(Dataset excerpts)
+---+

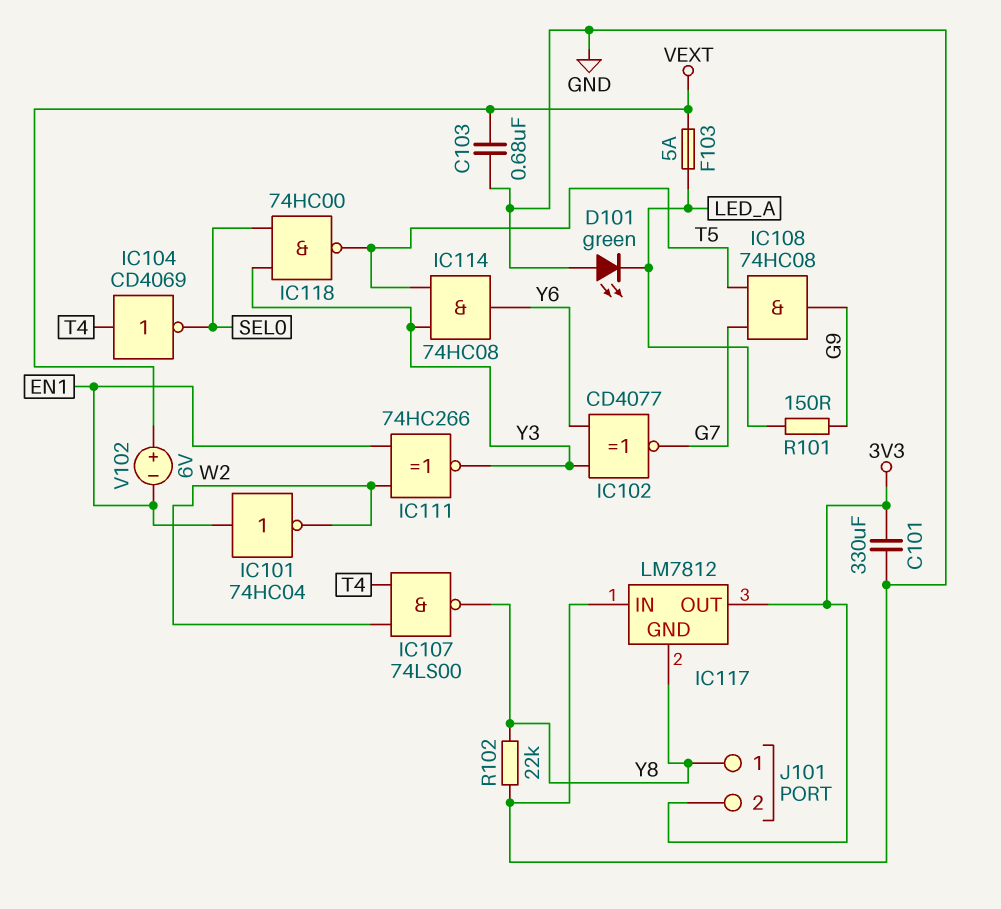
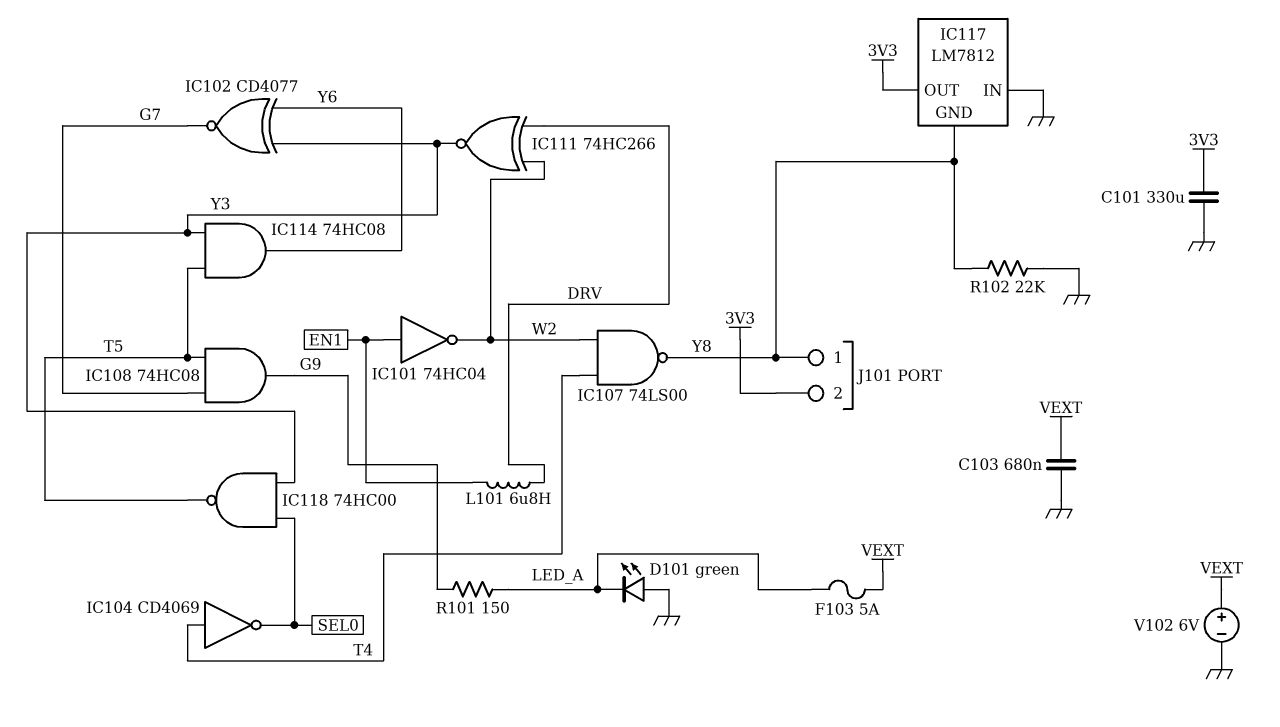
IC111: XNOR 74HC266 (in EN1, in W2, out Y3) -> XNOR 74HC266 (in DRV, in W2, out Y3)
L101: none -> 6.8uH (DRV, EN1)
V102: 6V (plus VEXT, minus EN1) -> 6V (plus VEXT, minus GND)

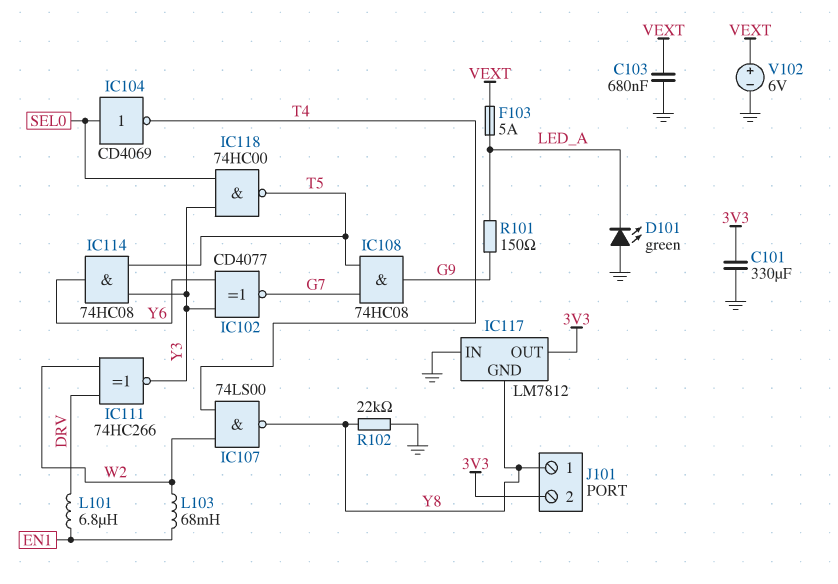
IC101: NOT 74HC04 (in EN1, out W2) -> none
IC104: NOT CD4069 (in T4, out SEL0) -> NOT CD4069 (in SEL0, out T4)
L103: none -> 68mH (EN1, W2)

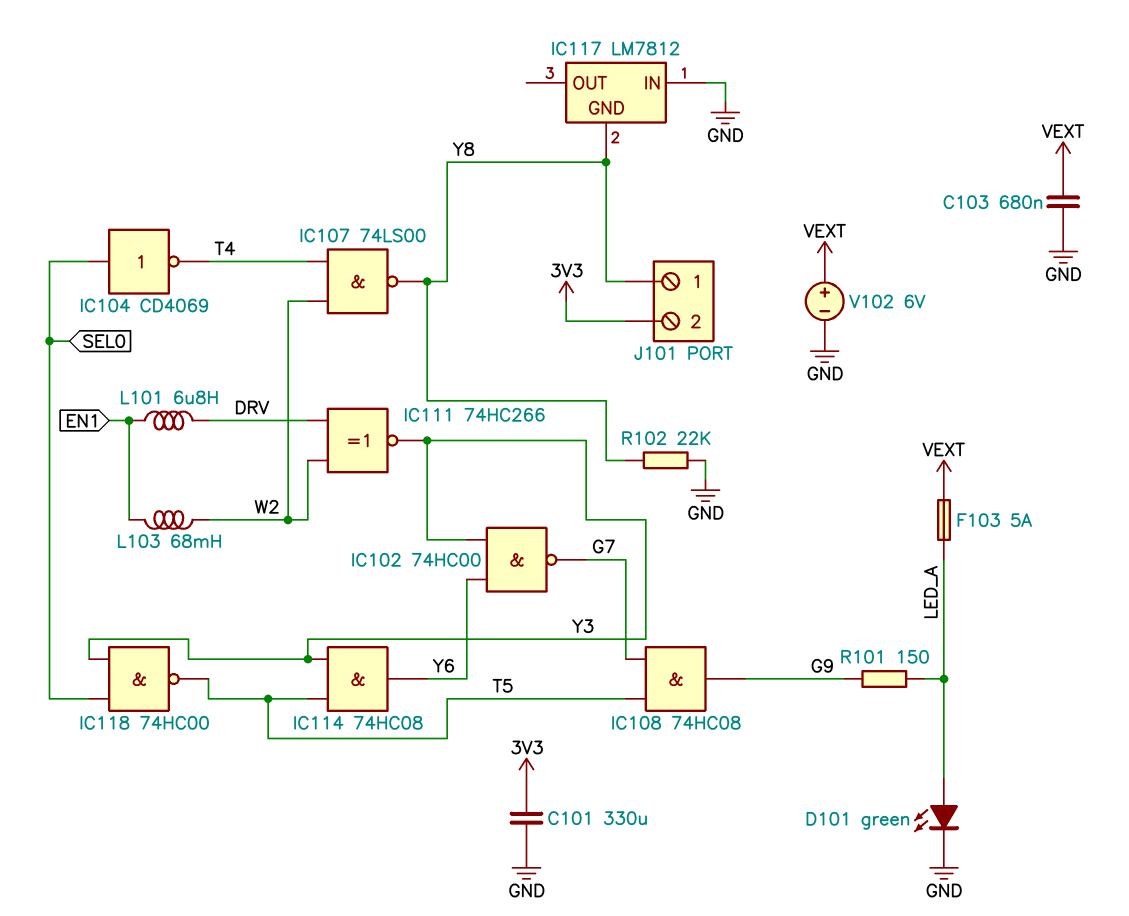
D101: LED green (A GND, K LED_A) -> LED green (A LED_A, K GND)
IC102: XNOR CD4077 (in Y3, in Y6, out G7) -> NAND 74HC00 (in Y3, in Y6, out G7)
IC117 pin OUT: 3V3 -> none

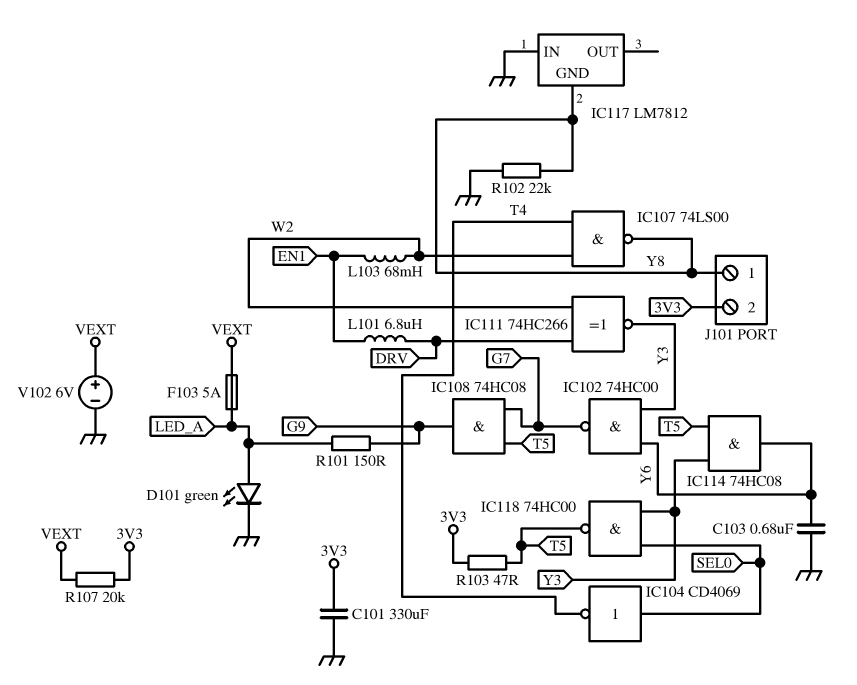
C103: 680nF (GND, VEXT) -> 680nF (GND, Y6)
R103: none -> 47 (3V3, T5)
R107: none -> 20k (3V3, VEXT)

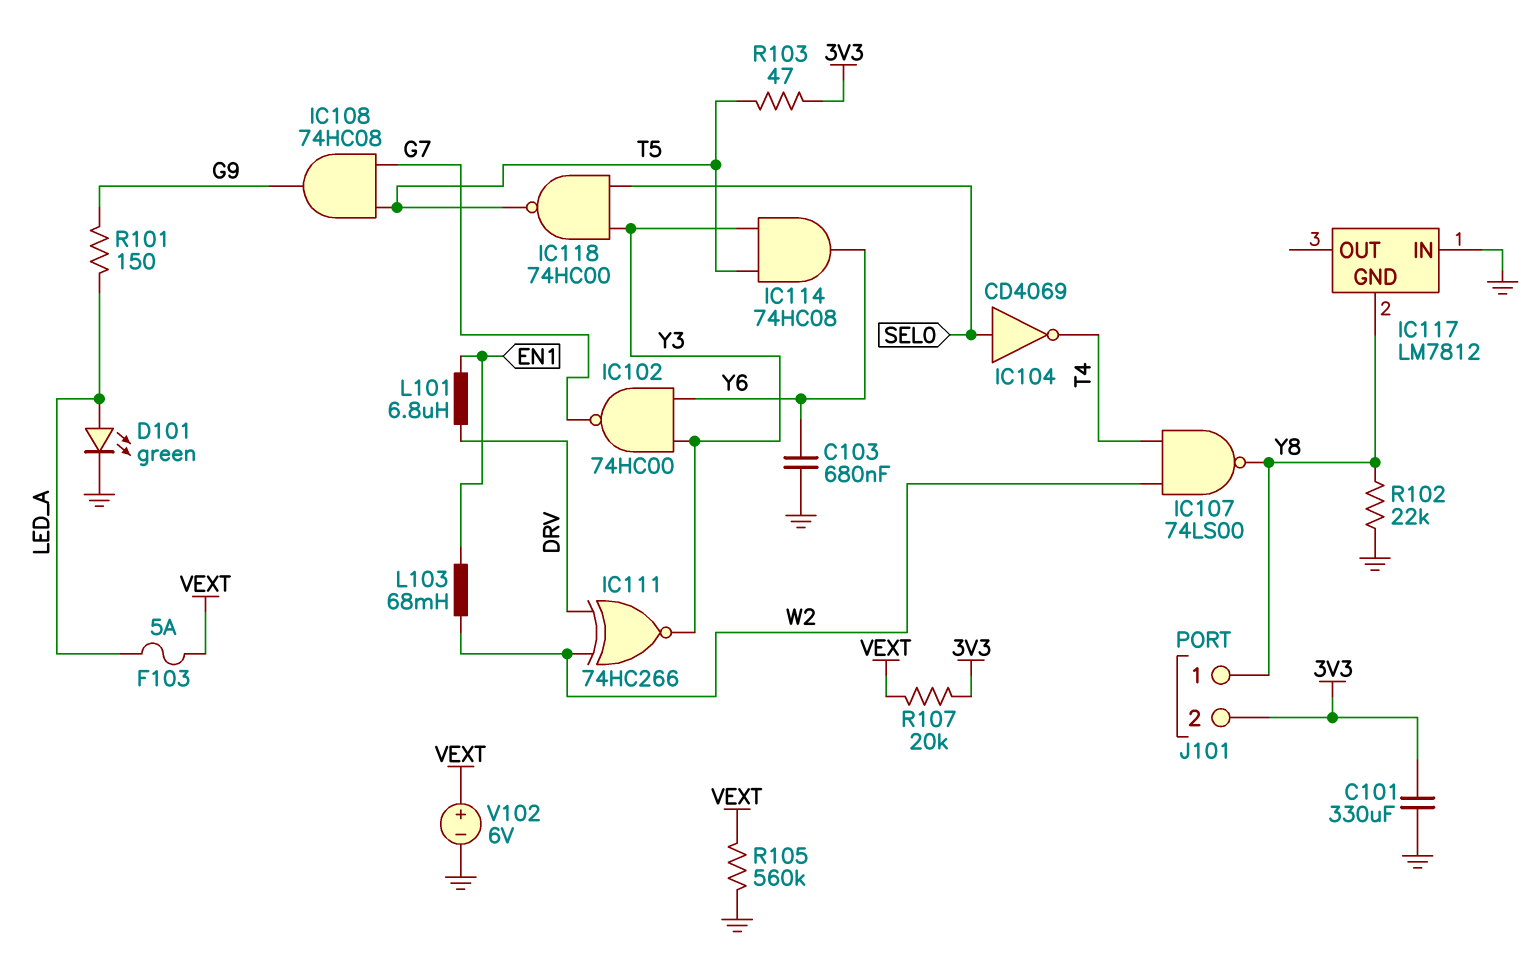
R105: none -> 560k (GND, VEXT)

+---+

**PROBLEM TO WORK ON**
From the line containing "C103: 680nF (GND, VEXT) -> 680nF (GND, Y6)" through the final line of the records, write out each line exactly, and include no pictures.

**RESPONSE**
C103: 680nF (GND, VEXT) -> 680nF (GND, Y6)
R103: none -> 47 (3V3, T5)
R107: none -> 20k (3V3, VEXT)

R105: none -> 560k (GND, VEXT)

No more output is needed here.